(Dataset entries)
********
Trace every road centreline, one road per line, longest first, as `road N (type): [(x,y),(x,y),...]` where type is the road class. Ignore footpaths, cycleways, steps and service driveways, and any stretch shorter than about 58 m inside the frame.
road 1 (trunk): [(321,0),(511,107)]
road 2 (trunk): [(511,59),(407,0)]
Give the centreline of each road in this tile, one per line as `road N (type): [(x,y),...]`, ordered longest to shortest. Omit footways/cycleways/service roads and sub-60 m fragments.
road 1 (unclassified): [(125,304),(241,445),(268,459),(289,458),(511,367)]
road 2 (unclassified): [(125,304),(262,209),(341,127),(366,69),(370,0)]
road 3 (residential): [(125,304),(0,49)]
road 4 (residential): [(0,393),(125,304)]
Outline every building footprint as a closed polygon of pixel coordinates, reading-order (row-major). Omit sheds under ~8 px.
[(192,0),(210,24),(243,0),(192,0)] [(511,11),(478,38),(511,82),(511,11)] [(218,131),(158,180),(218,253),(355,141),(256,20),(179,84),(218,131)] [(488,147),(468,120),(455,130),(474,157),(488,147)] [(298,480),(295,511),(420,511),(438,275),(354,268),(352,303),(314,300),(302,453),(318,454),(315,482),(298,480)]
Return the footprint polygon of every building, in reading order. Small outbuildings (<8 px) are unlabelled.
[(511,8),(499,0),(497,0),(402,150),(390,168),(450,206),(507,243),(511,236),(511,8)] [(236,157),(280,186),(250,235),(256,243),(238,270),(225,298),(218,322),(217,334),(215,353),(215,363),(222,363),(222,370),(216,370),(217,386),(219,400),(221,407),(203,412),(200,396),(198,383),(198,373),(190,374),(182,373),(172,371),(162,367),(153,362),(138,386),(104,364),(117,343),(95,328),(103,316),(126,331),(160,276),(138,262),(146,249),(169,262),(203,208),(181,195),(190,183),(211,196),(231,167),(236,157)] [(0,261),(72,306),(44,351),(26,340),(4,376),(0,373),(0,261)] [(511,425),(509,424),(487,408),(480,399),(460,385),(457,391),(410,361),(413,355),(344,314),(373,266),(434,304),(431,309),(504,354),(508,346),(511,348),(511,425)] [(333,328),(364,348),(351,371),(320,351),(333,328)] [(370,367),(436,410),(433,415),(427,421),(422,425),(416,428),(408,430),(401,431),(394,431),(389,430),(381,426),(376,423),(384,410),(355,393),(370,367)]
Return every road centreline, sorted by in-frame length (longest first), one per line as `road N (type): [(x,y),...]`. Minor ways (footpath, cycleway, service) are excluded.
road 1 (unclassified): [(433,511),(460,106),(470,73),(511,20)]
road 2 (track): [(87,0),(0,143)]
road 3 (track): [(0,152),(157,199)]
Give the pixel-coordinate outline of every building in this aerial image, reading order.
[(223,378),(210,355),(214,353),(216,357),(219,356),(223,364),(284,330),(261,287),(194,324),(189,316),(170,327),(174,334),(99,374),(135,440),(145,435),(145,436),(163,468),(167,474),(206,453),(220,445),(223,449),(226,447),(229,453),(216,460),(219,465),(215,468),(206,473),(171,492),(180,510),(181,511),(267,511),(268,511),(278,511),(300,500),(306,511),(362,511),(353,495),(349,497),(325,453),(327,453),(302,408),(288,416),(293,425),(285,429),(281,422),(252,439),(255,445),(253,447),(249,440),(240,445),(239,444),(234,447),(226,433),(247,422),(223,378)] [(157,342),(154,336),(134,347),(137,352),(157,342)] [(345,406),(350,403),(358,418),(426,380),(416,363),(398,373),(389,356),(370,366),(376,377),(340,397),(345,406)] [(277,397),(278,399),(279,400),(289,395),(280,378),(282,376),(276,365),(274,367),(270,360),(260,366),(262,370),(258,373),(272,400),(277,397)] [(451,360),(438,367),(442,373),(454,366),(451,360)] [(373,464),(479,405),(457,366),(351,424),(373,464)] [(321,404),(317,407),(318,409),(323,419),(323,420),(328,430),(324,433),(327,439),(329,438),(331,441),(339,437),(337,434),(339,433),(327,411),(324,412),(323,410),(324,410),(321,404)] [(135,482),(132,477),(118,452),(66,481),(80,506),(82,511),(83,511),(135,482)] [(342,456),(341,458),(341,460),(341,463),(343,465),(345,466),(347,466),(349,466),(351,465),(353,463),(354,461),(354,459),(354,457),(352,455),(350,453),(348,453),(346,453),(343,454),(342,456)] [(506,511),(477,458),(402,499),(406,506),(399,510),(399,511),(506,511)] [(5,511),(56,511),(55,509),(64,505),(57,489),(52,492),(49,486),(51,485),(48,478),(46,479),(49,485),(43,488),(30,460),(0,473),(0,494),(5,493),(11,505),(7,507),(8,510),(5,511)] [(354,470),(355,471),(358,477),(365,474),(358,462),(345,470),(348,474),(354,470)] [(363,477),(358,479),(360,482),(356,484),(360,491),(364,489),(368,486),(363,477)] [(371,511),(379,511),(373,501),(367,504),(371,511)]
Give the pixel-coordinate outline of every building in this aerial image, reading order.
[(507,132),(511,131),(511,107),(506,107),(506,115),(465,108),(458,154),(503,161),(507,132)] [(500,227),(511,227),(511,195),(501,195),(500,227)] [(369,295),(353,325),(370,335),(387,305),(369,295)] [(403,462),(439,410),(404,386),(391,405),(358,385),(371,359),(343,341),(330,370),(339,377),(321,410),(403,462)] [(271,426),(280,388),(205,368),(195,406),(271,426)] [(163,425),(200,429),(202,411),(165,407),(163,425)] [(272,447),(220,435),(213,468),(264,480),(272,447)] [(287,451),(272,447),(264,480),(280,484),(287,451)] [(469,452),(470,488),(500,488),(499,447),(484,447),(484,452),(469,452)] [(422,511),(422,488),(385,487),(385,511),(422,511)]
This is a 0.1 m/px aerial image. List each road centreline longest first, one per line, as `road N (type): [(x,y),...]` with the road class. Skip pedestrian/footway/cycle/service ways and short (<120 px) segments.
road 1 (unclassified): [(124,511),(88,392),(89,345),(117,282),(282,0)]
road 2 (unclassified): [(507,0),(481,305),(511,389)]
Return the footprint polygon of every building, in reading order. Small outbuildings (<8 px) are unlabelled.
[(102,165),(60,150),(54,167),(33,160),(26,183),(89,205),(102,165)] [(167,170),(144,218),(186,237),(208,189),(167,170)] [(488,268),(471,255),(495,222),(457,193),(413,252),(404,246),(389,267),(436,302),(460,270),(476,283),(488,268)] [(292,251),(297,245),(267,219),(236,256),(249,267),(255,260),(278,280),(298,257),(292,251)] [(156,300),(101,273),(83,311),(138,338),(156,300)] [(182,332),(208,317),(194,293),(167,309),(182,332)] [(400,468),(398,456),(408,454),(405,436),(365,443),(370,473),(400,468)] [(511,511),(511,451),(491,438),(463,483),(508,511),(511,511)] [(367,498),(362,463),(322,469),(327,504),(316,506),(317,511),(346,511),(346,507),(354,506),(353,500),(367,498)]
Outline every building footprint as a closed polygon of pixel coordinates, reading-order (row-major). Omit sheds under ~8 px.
********
Print all of the records above word for word, with nothing left out or changed.

# [Solution below]
Trace every road centreline, one road per line, longest first, as `road N (type): [(x,y),(x,y),...]` where type is the road class. Ignore footpaths, cycleways, steps and service driveways, and any stretch shorter than about 58 m inside the frame.
road 1 (trunk): [(321,0),(511,107)]
road 2 (trunk): [(511,59),(407,0)]
Give the centreline of each road in this tile, one per line as `road N (type): [(x,y),...]`, ordered longest to shortest. Omit footways/cycleways/service roads and sub-60 m fragments.
road 1 (unclassified): [(125,304),(241,445),(268,459),(289,458),(511,367)]
road 2 (unclassified): [(125,304),(262,209),(341,127),(366,69),(370,0)]
road 3 (residential): [(125,304),(0,49)]
road 4 (residential): [(0,393),(125,304)]
Outline every building footprint as a closed polygon of pixel coordinates, reading-order (row-major). Omit sheds under ~8 px.
[(192,0),(210,24),(243,0),(192,0)] [(511,11),(478,38),(511,82),(511,11)] [(218,131),(158,180),(218,253),(355,141),(256,20),(179,84),(218,131)] [(488,147),(468,120),(455,130),(474,157),(488,147)] [(298,480),(295,511),(420,511),(438,275),(354,268),(352,303),(314,300),(302,453),(318,454),(315,482),(298,480)]
Return the footprint polygon of every building, in reading order. Small outbuildings (<8 px) are unlabelled.
[(511,8),(499,0),(497,0),(402,150),(390,168),(450,206),(507,243),(511,236),(511,8)] [(236,157),(280,186),(250,235),(256,243),(238,270),(225,298),(218,322),(217,334),(215,353),(215,363),(222,363),(222,370),(216,370),(217,386),(219,400),(221,407),(203,412),(200,396),(198,383),(198,373),(190,374),(182,373),(172,371),(162,367),(153,362),(138,386),(104,364),(117,343),(95,328),(103,316),(126,331),(160,276),(138,262),(146,249),(169,262),(203,208),(181,195),(190,183),(211,196),(231,167),(236,157)] [(0,261),(72,306),(44,351),(26,340),(4,376),(0,373),(0,261)] [(511,425),(509,424),(487,408),(480,399),(460,385),(457,391),(410,361),(413,355),(344,314),(373,266),(434,304),(431,309),(504,354),(508,346),(511,348),(511,425)] [(333,328),(364,348),(351,371),(320,351),(333,328)] [(370,367),(436,410),(433,415),(427,421),(422,425),(416,428),(408,430),(401,431),(394,431),(389,430),(381,426),(376,423),(384,410),(355,393),(370,367)]
Return every road centreline, sorted by in-frame length (longest first), one per line as `road N (type): [(x,y),...]`. Minor ways (footpath, cycleway, service) are excluded.
road 1 (unclassified): [(433,511),(460,106),(470,73),(511,20)]
road 2 (track): [(87,0),(0,143)]
road 3 (track): [(0,152),(157,199)]
Give the pixel-coordinate outline of every building in this aerial image, reading order.
[(223,378),(210,355),(214,353),(216,357),(219,356),(223,364),(284,330),(261,287),(194,324),(189,316),(170,327),(174,334),(99,374),(135,440),(145,435),(145,436),(163,468),(167,474),(206,453),(220,445),(223,449),(226,447),(229,453),(216,460),(219,465),(215,468),(206,473),(171,492),(180,510),(181,511),(267,511),(268,511),(278,511),(300,500),(306,511),(362,511),(353,495),(349,497),(325,453),(327,453),(302,408),(288,416),(293,425),(285,429),(281,422),(252,439),(255,445),(253,447),(249,440),(240,445),(239,444),(234,447),(226,433),(247,422),(223,378)] [(157,342),(154,336),(134,347),(137,352),(157,342)] [(345,406),(350,403),(358,418),(426,380),(416,363),(398,373),(389,356),(370,366),(376,377),(340,397),(345,406)] [(277,397),(278,399),(279,400),(289,395),(280,378),(282,376),(276,365),(274,367),(270,360),(260,366),(262,370),(258,373),(272,400),(277,397)] [(451,360),(438,367),(442,373),(454,366),(451,360)] [(373,464),(479,405),(457,366),(351,424),(373,464)] [(321,404),(317,407),(318,409),(323,419),(323,420),(328,430),(324,433),(327,439),(329,438),(331,441),(339,437),(337,434),(339,433),(327,411),(324,412),(323,410),(324,410),(321,404)] [(135,482),(132,477),(118,452),(66,481),(80,506),(82,511),(83,511),(135,482)] [(342,456),(341,458),(341,460),(341,463),(343,465),(345,466),(347,466),(349,466),(351,465),(353,463),(354,461),(354,459),(354,457),(352,455),(350,453),(348,453),(346,453),(343,454),(342,456)] [(506,511),(477,458),(402,499),(406,506),(399,510),(399,511),(506,511)] [(5,511),(56,511),(55,509),(64,505),(57,489),(52,492),(49,486),(51,485),(48,478),(46,479),(49,485),(43,488),(30,460),(0,473),(0,494),(5,493),(11,505),(7,507),(8,510),(5,511)] [(354,470),(355,471),(358,477),(365,474),(358,462),(345,470),(348,474),(354,470)] [(363,477),(358,479),(360,482),(356,484),(360,491),(364,489),(368,486),(363,477)] [(371,511),(379,511),(373,501),(367,504),(371,511)]
Give the pixel-coordinate outline of every building in this aerial image, reading order.
[(507,132),(511,131),(511,107),(506,107),(506,115),(465,108),(458,154),(503,161),(507,132)] [(500,227),(511,227),(511,195),(501,195),(500,227)] [(369,295),(353,325),(370,335),(387,305),(369,295)] [(403,462),(439,410),(404,386),(391,405),(358,385),(371,359),(343,341),(330,370),(339,377),(321,410),(403,462)] [(271,426),(280,388),(205,368),(195,406),(271,426)] [(163,425),(200,429),(202,411),(165,407),(163,425)] [(272,447),(220,435),(213,468),(264,480),(272,447)] [(287,451),(272,447),(264,480),(280,484),(287,451)] [(469,452),(470,488),(500,488),(499,447),(484,447),(484,452),(469,452)] [(422,511),(422,488),(385,487),(385,511),(422,511)]
This is a 0.1 m/px aerial image. List each road centreline longest first, one per line, as `road N (type): [(x,y),...]` with the road class. Skip pedestrian/footway/cycle/service ways and short (<120 px) segments.
road 1 (unclassified): [(124,511),(88,392),(89,345),(117,282),(282,0)]
road 2 (unclassified): [(507,0),(481,305),(511,389)]
Return the footprint polygon of every building, in reading order. Small outbuildings (<8 px) are unlabelled.
[(102,165),(60,150),(54,167),(33,160),(26,183),(89,205),(102,165)] [(167,170),(144,218),(186,237),(208,189),(167,170)] [(488,268),(471,255),(495,222),(457,193),(413,252),(404,246),(389,267),(436,302),(460,270),(476,283),(488,268)] [(292,251),(297,245),(267,219),(236,256),(249,267),(255,260),(278,280),(298,257),(292,251)] [(156,300),(101,273),(83,311),(138,338),(156,300)] [(182,332),(208,317),(194,293),(167,309),(182,332)] [(400,468),(398,456),(408,454),(405,436),(365,443),(370,473),(400,468)] [(511,511),(511,451),(491,438),(463,483),(508,511),(511,511)] [(367,498),(362,463),(322,469),(327,504),(316,506),(317,511),(346,511),(346,507),(354,506),(353,500),(367,498)]
Outline every building footprint as a closed polygon of pixel coordinates, reading-order (row-major). Omit sheds under ~8 px.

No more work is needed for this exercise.